# EXERCISE GOAL
Restate word for word the lines in the listing below, starting at the line containing "pink_besesutun 123 341 184 377" and ending at the line containing "relocated: green_bubavuga 404", both included; leave out the rest.

# MATERIAL PROVIDED
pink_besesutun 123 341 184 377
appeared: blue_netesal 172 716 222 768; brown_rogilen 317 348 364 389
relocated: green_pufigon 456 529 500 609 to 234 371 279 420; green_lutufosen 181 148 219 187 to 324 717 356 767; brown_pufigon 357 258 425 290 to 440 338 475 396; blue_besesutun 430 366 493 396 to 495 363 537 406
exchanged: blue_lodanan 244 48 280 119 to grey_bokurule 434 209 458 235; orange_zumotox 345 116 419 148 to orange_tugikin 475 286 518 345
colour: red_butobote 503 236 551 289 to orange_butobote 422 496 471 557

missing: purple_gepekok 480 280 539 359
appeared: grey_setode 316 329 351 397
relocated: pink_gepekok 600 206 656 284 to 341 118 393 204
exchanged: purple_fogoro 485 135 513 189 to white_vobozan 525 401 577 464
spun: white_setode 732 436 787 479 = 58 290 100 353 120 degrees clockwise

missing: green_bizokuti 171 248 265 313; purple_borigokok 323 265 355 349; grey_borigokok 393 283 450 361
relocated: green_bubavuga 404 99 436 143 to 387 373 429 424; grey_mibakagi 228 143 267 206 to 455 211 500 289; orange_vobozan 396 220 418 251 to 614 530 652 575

==

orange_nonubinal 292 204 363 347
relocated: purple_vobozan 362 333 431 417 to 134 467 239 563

---

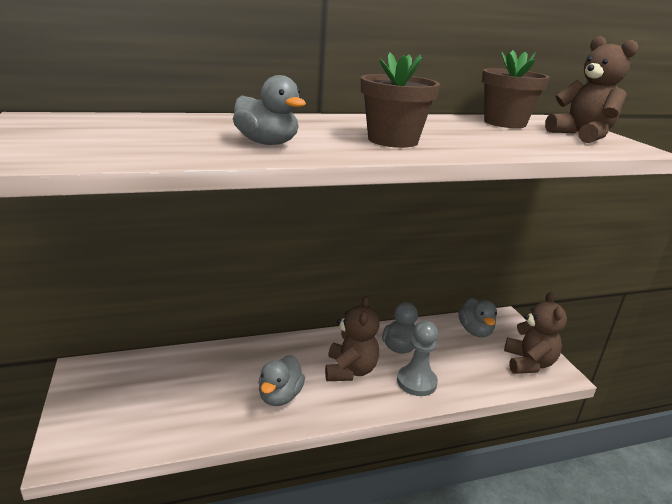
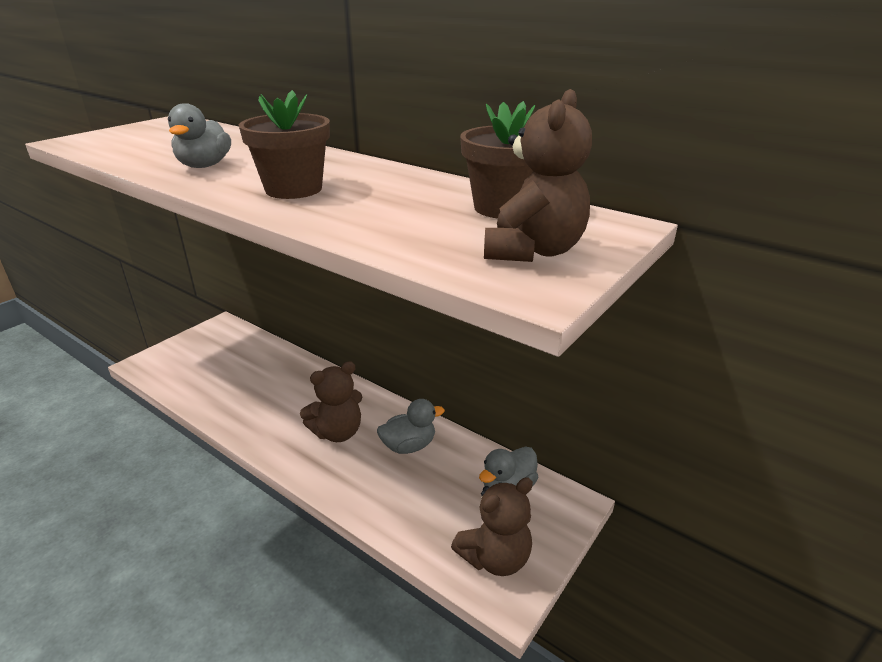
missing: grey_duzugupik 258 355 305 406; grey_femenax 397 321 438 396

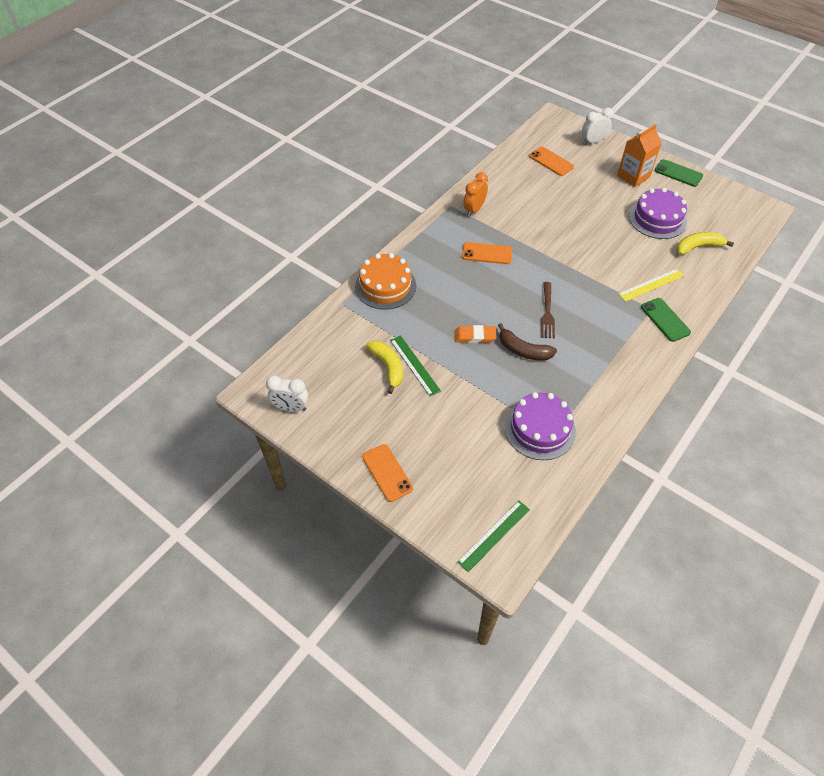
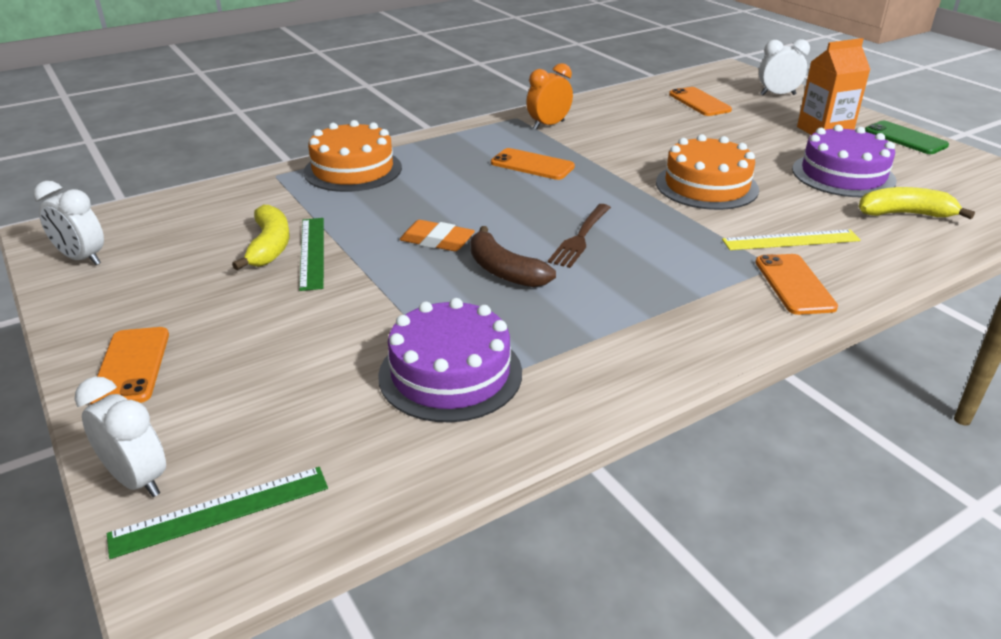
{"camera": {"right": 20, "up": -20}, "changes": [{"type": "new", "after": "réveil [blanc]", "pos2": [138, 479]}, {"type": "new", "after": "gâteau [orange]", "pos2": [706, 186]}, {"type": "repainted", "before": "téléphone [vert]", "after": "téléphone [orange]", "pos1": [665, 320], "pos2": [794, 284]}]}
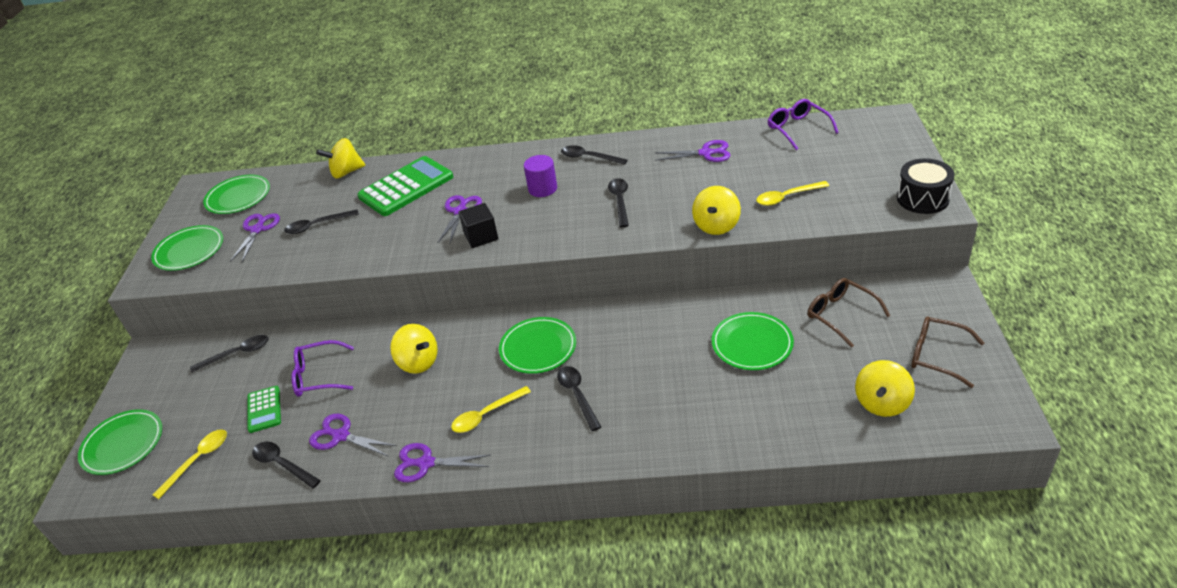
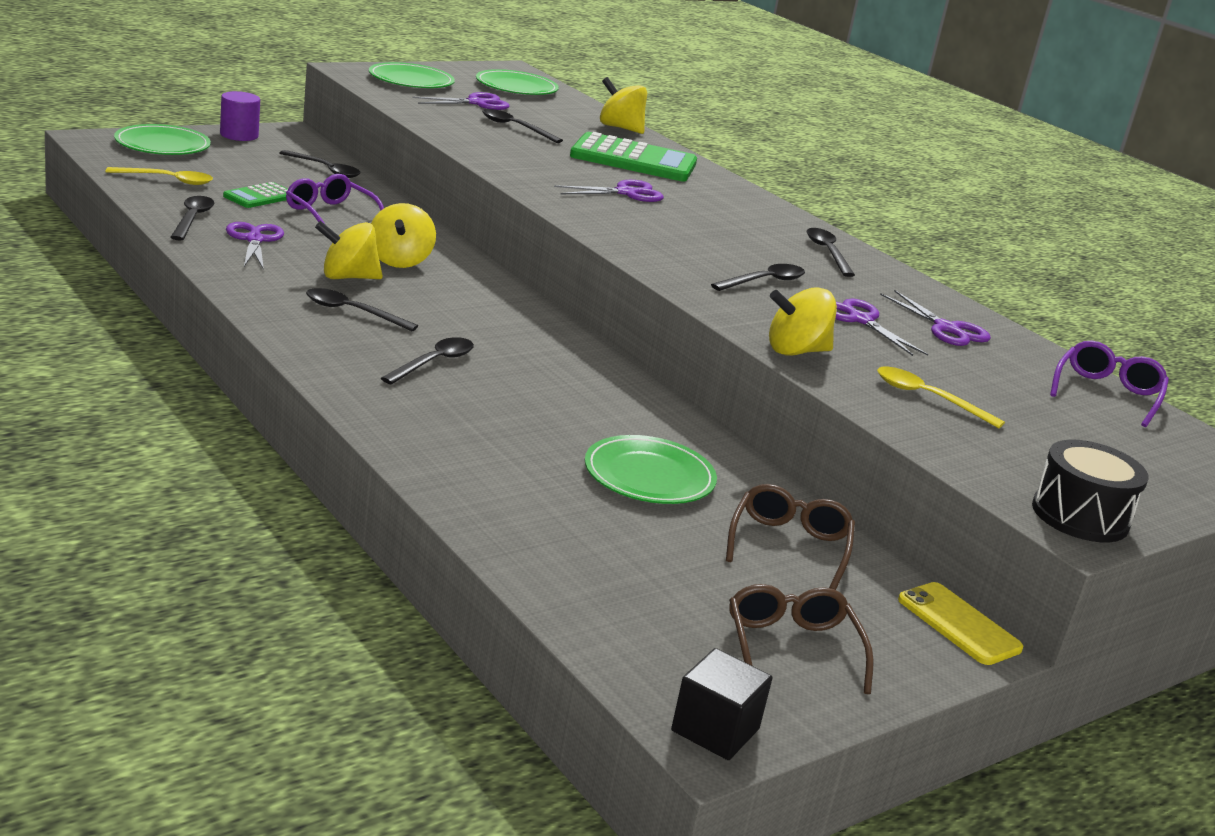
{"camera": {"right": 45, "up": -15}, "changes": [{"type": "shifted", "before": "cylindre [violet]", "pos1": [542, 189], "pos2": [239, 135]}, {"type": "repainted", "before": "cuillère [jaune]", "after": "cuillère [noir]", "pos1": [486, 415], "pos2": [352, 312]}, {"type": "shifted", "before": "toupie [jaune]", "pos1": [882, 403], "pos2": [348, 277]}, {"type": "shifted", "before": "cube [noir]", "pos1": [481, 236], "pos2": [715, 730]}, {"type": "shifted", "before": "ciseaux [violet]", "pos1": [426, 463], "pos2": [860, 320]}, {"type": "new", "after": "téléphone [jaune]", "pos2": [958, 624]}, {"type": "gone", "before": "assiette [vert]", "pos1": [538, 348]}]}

# ANSWER SPACE
pink_besesutun 123 341 184 377
appeared: blue_netesal 172 716 222 768; brown_rogilen 317 348 364 389
relocated: green_pufigon 456 529 500 609 to 234 371 279 420; green_lutufosen 181 148 219 187 to 324 717 356 767; brown_pufigon 357 258 425 290 to 440 338 475 396; blue_besesutun 430 366 493 396 to 495 363 537 406
exchanged: blue_lodanan 244 48 280 119 to grey_bokurule 434 209 458 235; orange_zumotox 345 116 419 148 to orange_tugikin 475 286 518 345
colour: red_butobote 503 236 551 289 to orange_butobote 422 496 471 557

missing: purple_gepekok 480 280 539 359
appeared: grey_setode 316 329 351 397
relocated: pink_gepekok 600 206 656 284 to 341 118 393 204
exchanged: purple_fogoro 485 135 513 189 to white_vobozan 525 401 577 464
spun: white_setode 732 436 787 479 = 58 290 100 353 120 degrees clockwise

missing: green_bizokuti 171 248 265 313; purple_borigokok 323 265 355 349; grey_borigokok 393 283 450 361
relocated: green_bubavuga 404 99 436 143 to 387 373 429 424; grey_mibakagi 228 143 267 206 to 455 211 500 289; orange_vobozan 396 220 418 251 to 614 530 652 575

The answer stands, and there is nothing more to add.